What you need to do:
Without its pictures, the listing below is to be transcribed exactly.

── Recorded data ──

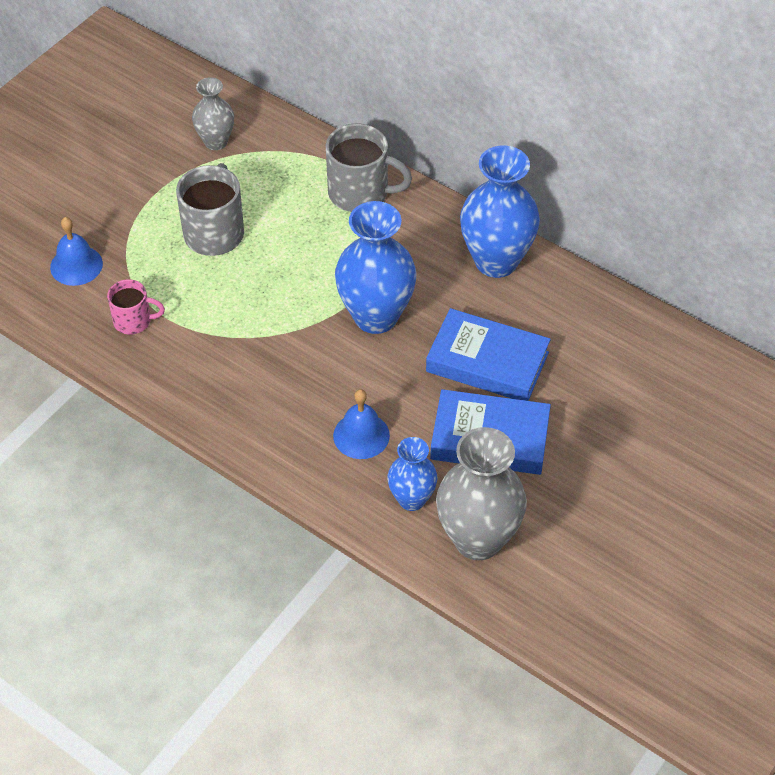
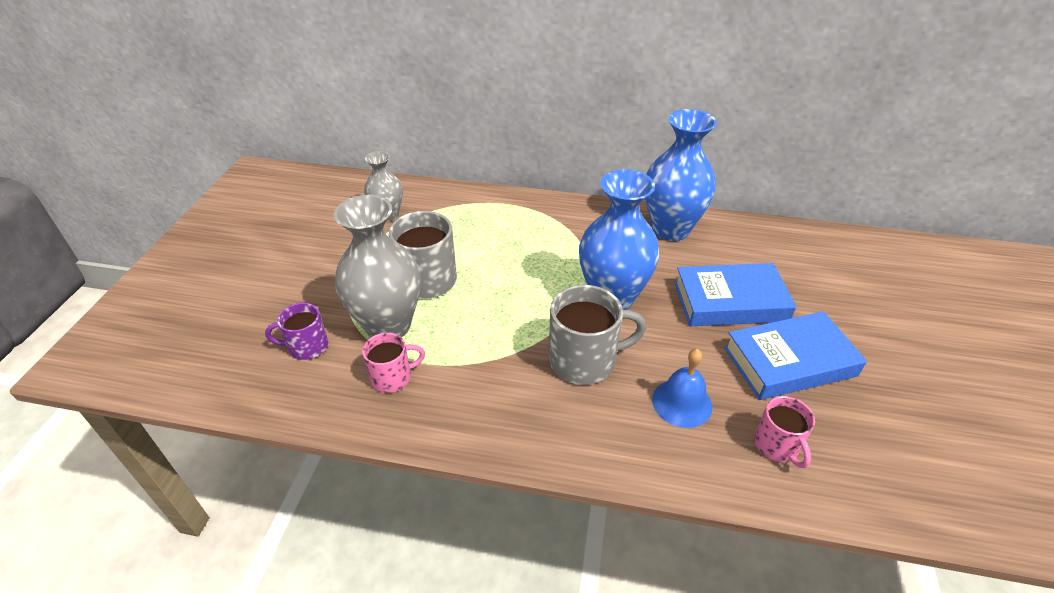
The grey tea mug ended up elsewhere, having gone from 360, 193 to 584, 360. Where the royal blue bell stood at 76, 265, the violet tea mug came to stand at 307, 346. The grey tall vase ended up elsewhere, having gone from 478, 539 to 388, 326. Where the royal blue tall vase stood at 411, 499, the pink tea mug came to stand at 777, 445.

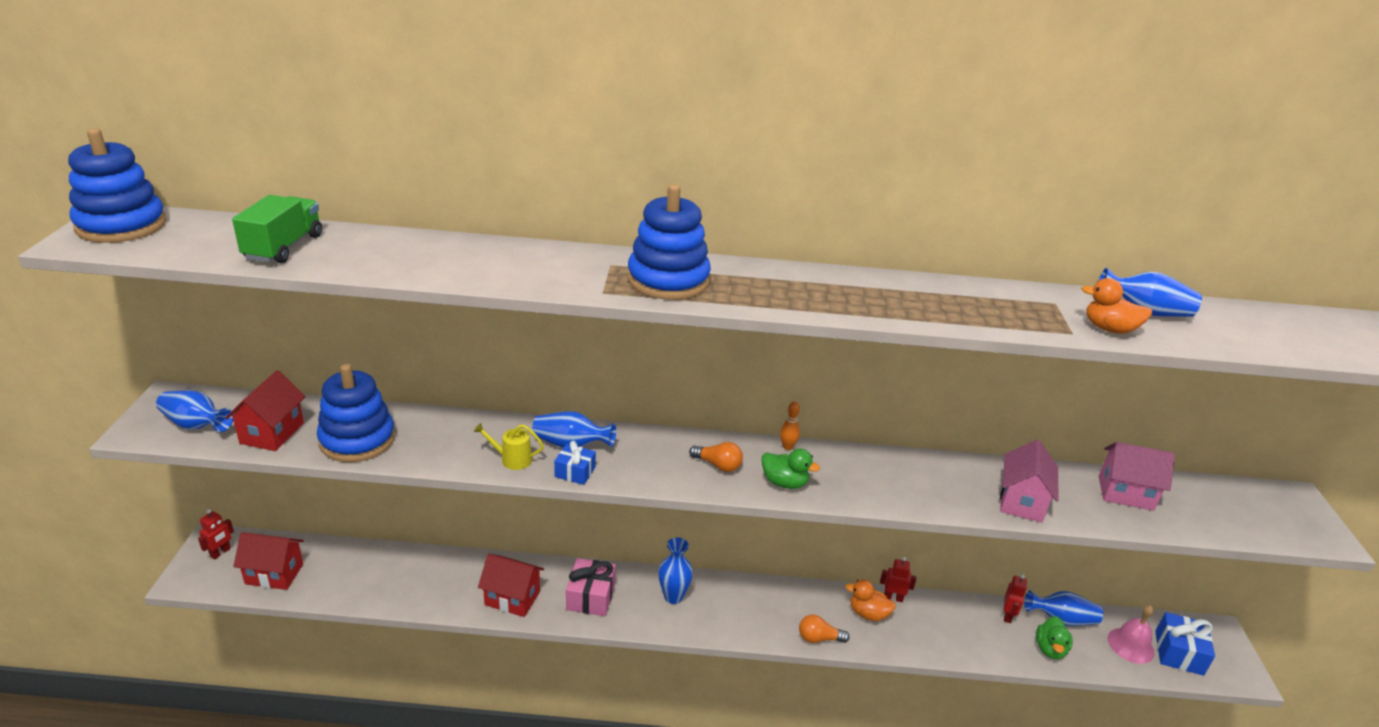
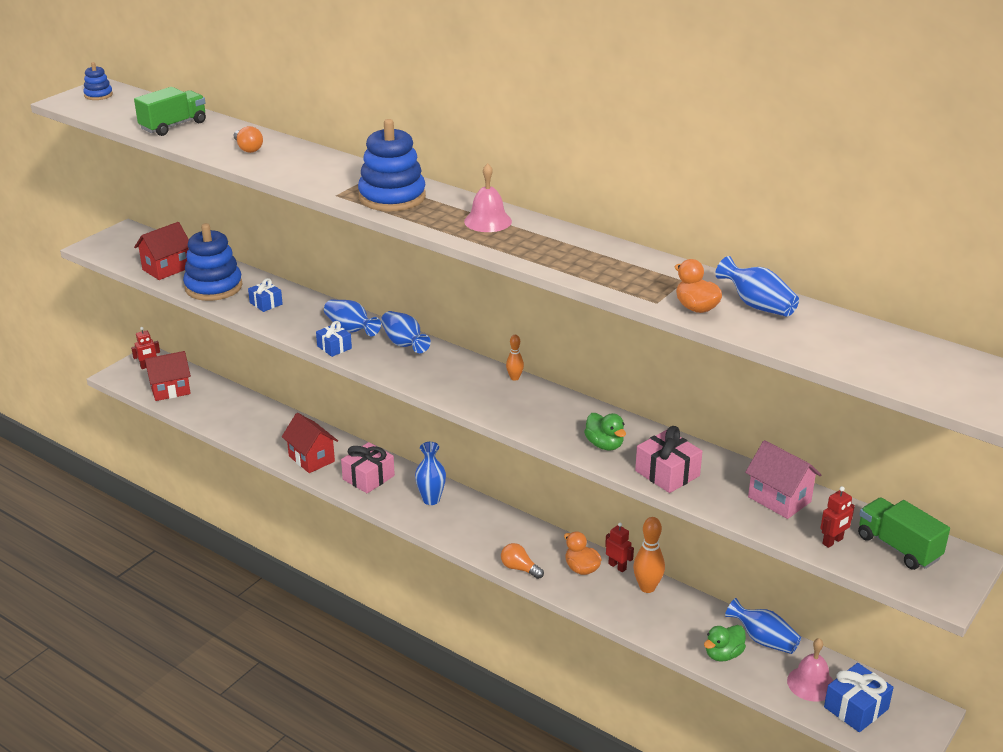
The size of the royal blue stacking rings at 121, 226 changed by a factor of 0.49. The royal blue tall vase ended up elsewhere, having gone from 196, 425 to 404, 344. The second view lost the golden watering can at 512, 459. Where the pink toy house stood at 1021, 502, the pink present came to stand at 667, 473. The bright orange light bulb ended up elsewhere, having gone from 718, 465 to 248, 148. The leaf-green rubber duck ended up elsewhere, having gone from 784, 483 to 604, 445. The crimson toy house at 274, 574 ended up facing another way, 60 degrees counterclockwise from before. The crimson toy robot ended up elsewhere, having gone from 1007, 615 to 833, 541. The second view gained the pink bell at 487, 221. The second view gained the royal blue present at 266, 303. The second view gained the leaf-green truck at 898, 547. The second view gained the bright orange bowling pin at 647, 587.

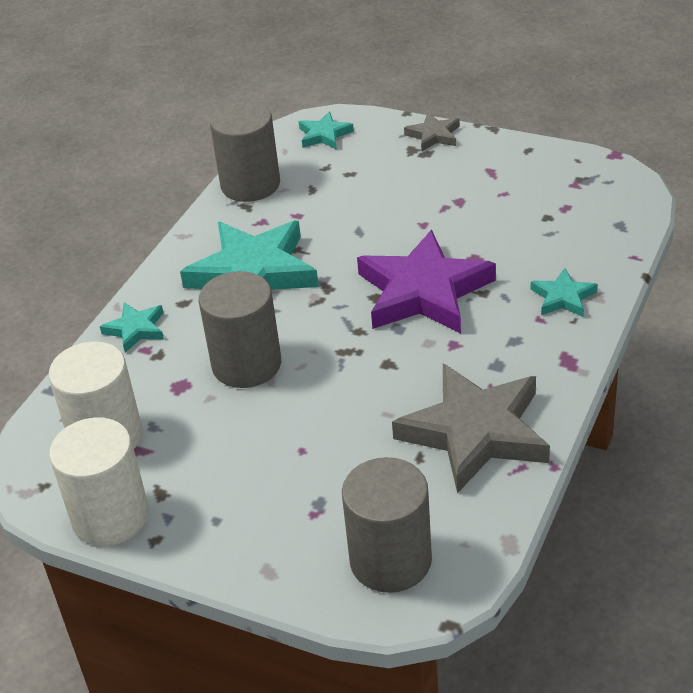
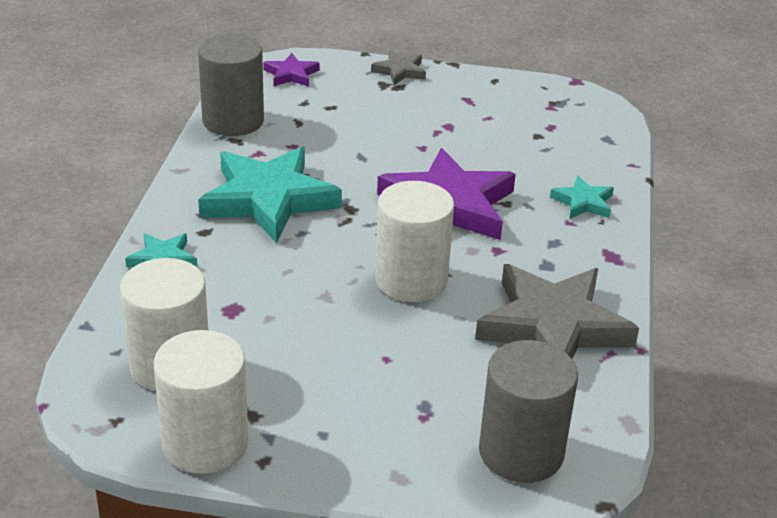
What was the turquoise five-pointed star at 324, 135 turned into the violet five-pointed star at 291, 74. The second view lost the grey cylinder at 246, 364. The second view gained the pure white cylinder at 411, 280.

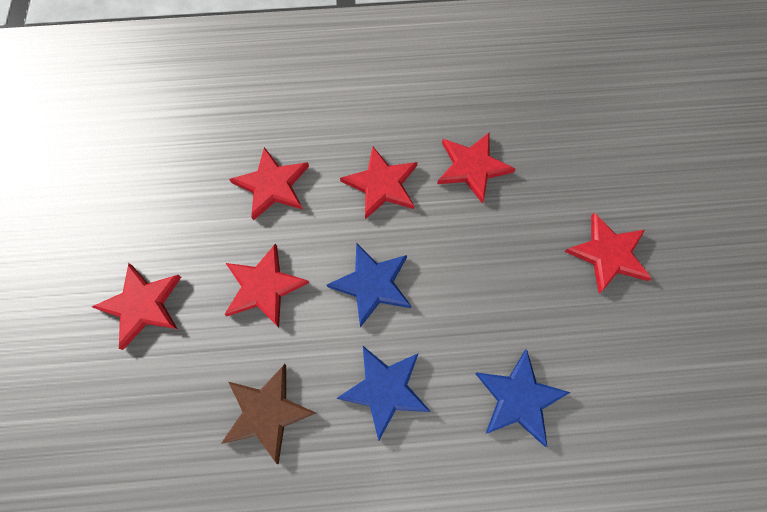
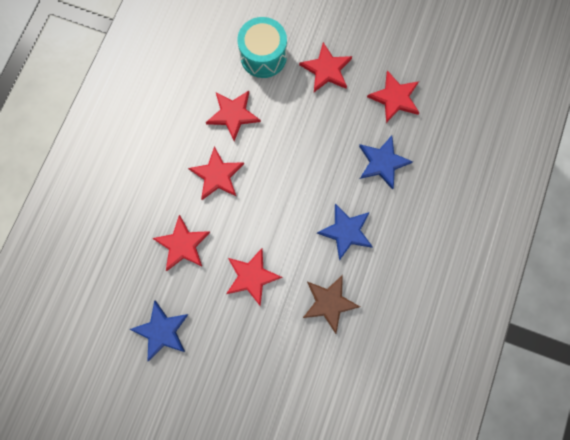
The royal blue five-pointed star ended up elsewhere, having gone from 372, 284 to 162, 331. The crimson five-pointed star ended up elsewhere, having gone from 142, 305 to 395, 98. The second view gained the turquoise toy drum at 263, 56.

───

Answer to this problem:
The grey tea mug ended up elsewhere, having gone from 360, 193 to 584, 360. Where the royal blue bell stood at 76, 265, the violet tea mug came to stand at 307, 346. The grey tall vase ended up elsewhere, having gone from 478, 539 to 388, 326. Where the royal blue tall vase stood at 411, 499, the pink tea mug came to stand at 777, 445.

The size of the royal blue stacking rings at 121, 226 changed by a factor of 0.49. The royal blue tall vase ended up elsewhere, having gone from 196, 425 to 404, 344. The second view lost the golden watering can at 512, 459. Where the pink toy house stood at 1021, 502, the pink present came to stand at 667, 473. The bright orange light bulb ended up elsewhere, having gone from 718, 465 to 248, 148. The leaf-green rubber duck ended up elsewhere, having gone from 784, 483 to 604, 445. The crimson toy house at 274, 574 ended up facing another way, 60 degrees counterclockwise from before. The crimson toy robot ended up elsewhere, having gone from 1007, 615 to 833, 541. The second view gained the pink bell at 487, 221. The second view gained the royal blue present at 266, 303. The second view gained the leaf-green truck at 898, 547. The second view gained the bright orange bowling pin at 647, 587.

What was the turquoise five-pointed star at 324, 135 turned into the violet five-pointed star at 291, 74. The second view lost the grey cylinder at 246, 364. The second view gained the pure white cylinder at 411, 280.

The royal blue five-pointed star ended up elsewhere, having gone from 372, 284 to 162, 331. The crimson five-pointed star ended up elsewhere, having gone from 142, 305 to 395, 98. The second view gained the turquoise toy drum at 263, 56.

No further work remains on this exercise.